◆ **Records for the exercise**

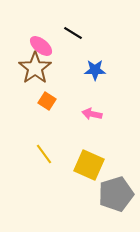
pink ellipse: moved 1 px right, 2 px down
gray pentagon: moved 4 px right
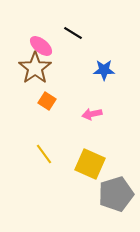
blue star: moved 9 px right
pink arrow: rotated 24 degrees counterclockwise
yellow square: moved 1 px right, 1 px up
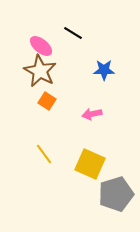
brown star: moved 5 px right, 3 px down; rotated 8 degrees counterclockwise
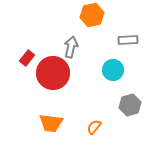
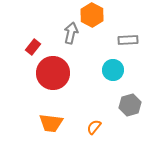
orange hexagon: rotated 20 degrees counterclockwise
gray arrow: moved 14 px up
red rectangle: moved 6 px right, 11 px up
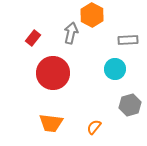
red rectangle: moved 9 px up
cyan circle: moved 2 px right, 1 px up
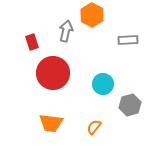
gray arrow: moved 5 px left, 2 px up
red rectangle: moved 1 px left, 4 px down; rotated 56 degrees counterclockwise
cyan circle: moved 12 px left, 15 px down
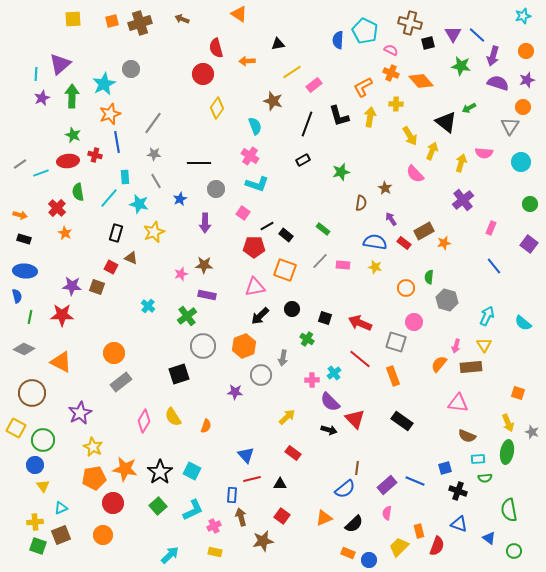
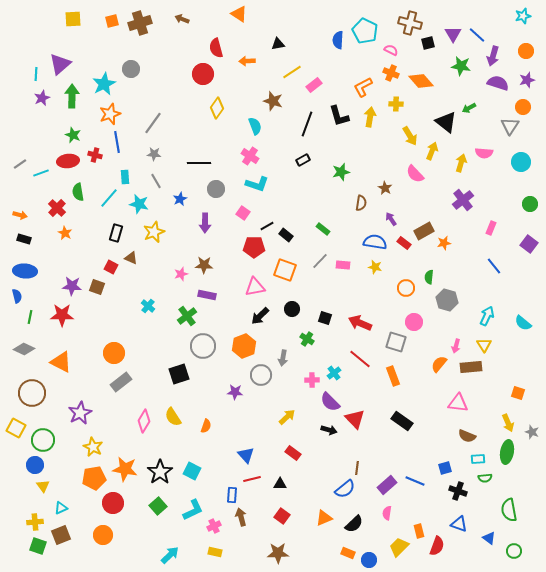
brown star at (263, 541): moved 15 px right, 12 px down; rotated 10 degrees clockwise
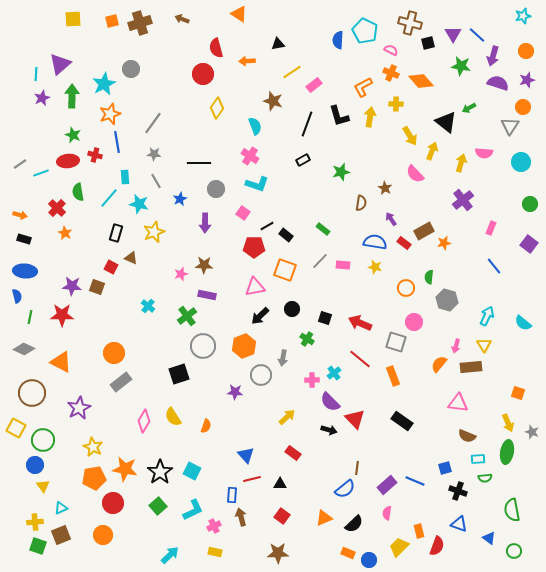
purple star at (80, 413): moved 1 px left, 5 px up
green semicircle at (509, 510): moved 3 px right
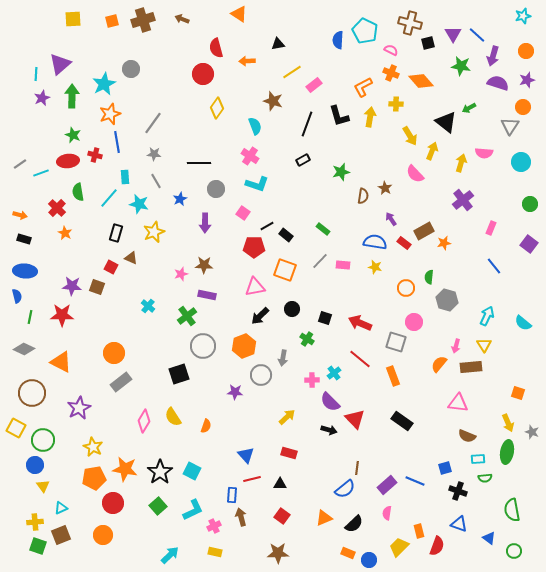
brown cross at (140, 23): moved 3 px right, 3 px up
brown semicircle at (361, 203): moved 2 px right, 7 px up
red rectangle at (293, 453): moved 4 px left; rotated 21 degrees counterclockwise
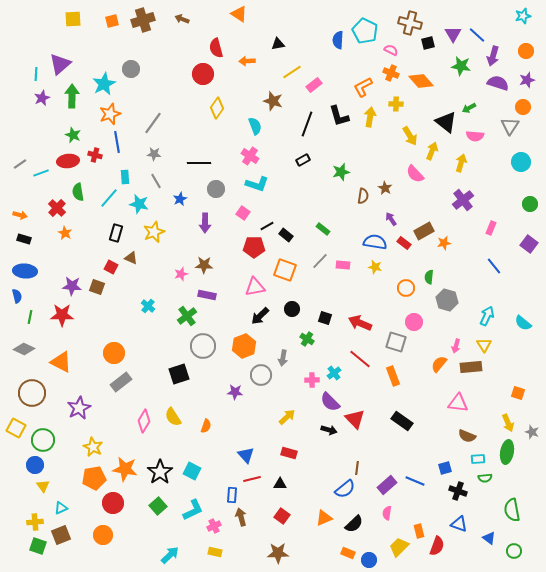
pink semicircle at (484, 153): moved 9 px left, 17 px up
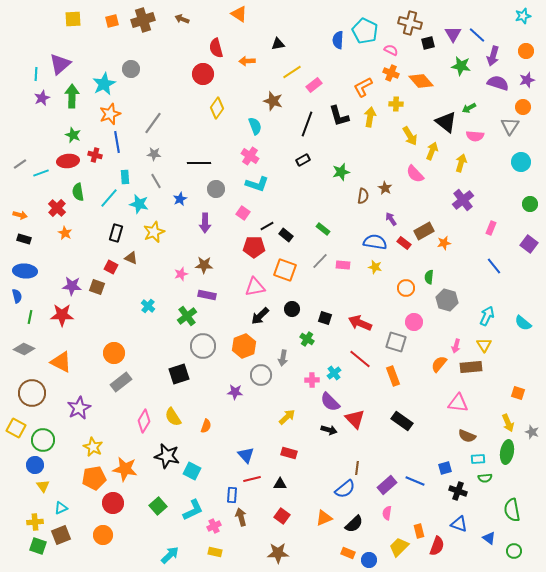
black star at (160, 472): moved 7 px right, 16 px up; rotated 25 degrees counterclockwise
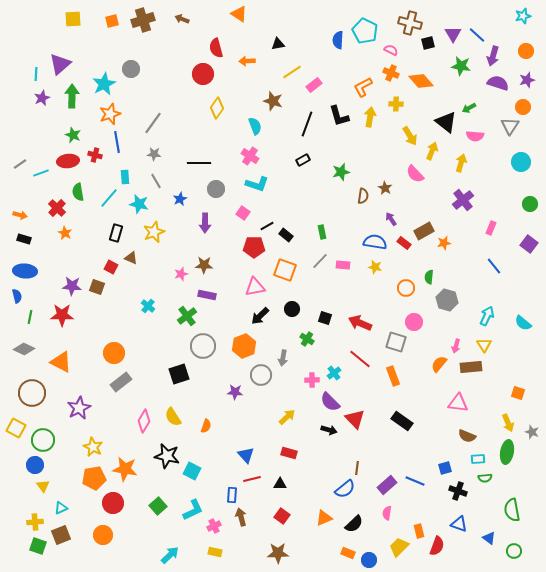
green rectangle at (323, 229): moved 1 px left, 3 px down; rotated 40 degrees clockwise
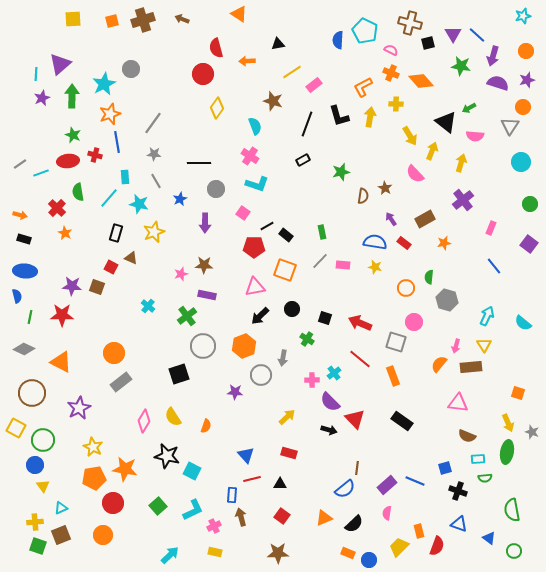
brown rectangle at (424, 231): moved 1 px right, 12 px up
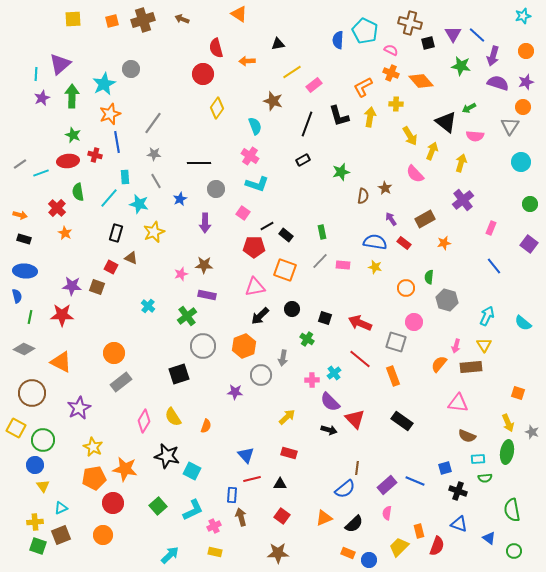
purple star at (527, 80): moved 1 px left, 2 px down
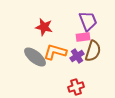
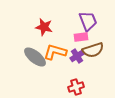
pink rectangle: moved 2 px left
brown semicircle: moved 1 px up; rotated 55 degrees clockwise
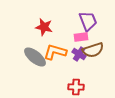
purple cross: moved 2 px right, 2 px up; rotated 24 degrees counterclockwise
red cross: rotated 21 degrees clockwise
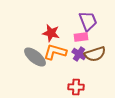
red star: moved 7 px right, 6 px down
brown semicircle: moved 2 px right, 4 px down
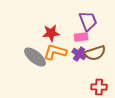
red star: rotated 18 degrees counterclockwise
brown semicircle: moved 1 px up
red cross: moved 23 px right
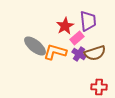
purple trapezoid: rotated 15 degrees clockwise
red star: moved 14 px right, 7 px up; rotated 24 degrees counterclockwise
pink rectangle: moved 4 px left, 1 px down; rotated 32 degrees counterclockwise
gray ellipse: moved 11 px up
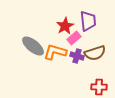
pink rectangle: moved 3 px left
gray ellipse: moved 2 px left
purple cross: moved 2 px left, 2 px down; rotated 16 degrees counterclockwise
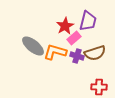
purple trapezoid: rotated 20 degrees clockwise
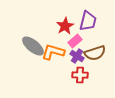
pink rectangle: moved 1 px right, 3 px down
orange L-shape: moved 2 px left
purple cross: rotated 16 degrees clockwise
red cross: moved 19 px left, 12 px up
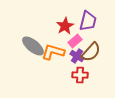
brown semicircle: moved 4 px left, 1 px up; rotated 30 degrees counterclockwise
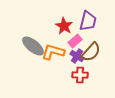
red star: moved 1 px left; rotated 12 degrees counterclockwise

◆ **Problem to work on**
Can you retype every line from the items above, word for word, leaving out the pictures?

◆ **Full response**
pink ellipse: moved 1 px right, 2 px down
gray pentagon: moved 4 px right
blue star: moved 9 px right
pink arrow: rotated 24 degrees counterclockwise
yellow square: moved 1 px right, 1 px up
brown star: moved 5 px right, 3 px down; rotated 8 degrees counterclockwise
orange hexagon: rotated 20 degrees counterclockwise
gray arrow: moved 14 px up
red rectangle: moved 6 px right, 11 px up
red rectangle: moved 9 px up
cyan circle: moved 2 px right, 1 px up
gray arrow: moved 5 px left, 2 px up
red rectangle: moved 1 px left, 4 px down; rotated 56 degrees counterclockwise
cyan circle: moved 12 px left, 15 px down
brown star at (263, 541): moved 15 px right, 12 px down; rotated 10 degrees clockwise
purple star at (80, 413): moved 1 px left, 5 px up
green semicircle at (509, 510): moved 3 px right
brown cross at (140, 23): moved 3 px right, 3 px up
brown semicircle at (361, 203): moved 2 px right, 7 px up
red rectangle at (293, 453): moved 4 px left; rotated 21 degrees counterclockwise
pink semicircle at (484, 153): moved 9 px left, 17 px up
black star at (160, 472): moved 7 px right, 16 px up; rotated 25 degrees counterclockwise
green rectangle at (323, 229): moved 1 px left, 3 px down; rotated 40 degrees clockwise
brown rectangle at (424, 231): moved 1 px right, 12 px up
purple star at (527, 80): moved 1 px left, 2 px down
pink rectangle: moved 2 px left
brown semicircle: moved 1 px up; rotated 55 degrees clockwise
purple cross: moved 2 px right, 2 px up; rotated 24 degrees counterclockwise
red cross: rotated 21 degrees clockwise
red star: moved 7 px right, 6 px down
brown semicircle: moved 2 px right, 4 px down
red star: rotated 18 degrees counterclockwise
brown semicircle: moved 1 px up
red cross: moved 23 px right
purple trapezoid: rotated 15 degrees clockwise
red star: moved 14 px right, 7 px up; rotated 24 degrees counterclockwise
pink rectangle: moved 4 px left, 1 px down; rotated 32 degrees counterclockwise
gray ellipse: moved 11 px up
pink rectangle: moved 3 px left
gray ellipse: moved 2 px left
purple cross: moved 2 px left, 2 px down; rotated 16 degrees counterclockwise
purple trapezoid: rotated 20 degrees clockwise
pink rectangle: moved 1 px right, 3 px down
orange L-shape: moved 2 px left
purple cross: rotated 16 degrees clockwise
red cross: moved 19 px left, 12 px up
brown semicircle: moved 4 px left, 1 px up; rotated 30 degrees counterclockwise
red star: moved 1 px left; rotated 12 degrees counterclockwise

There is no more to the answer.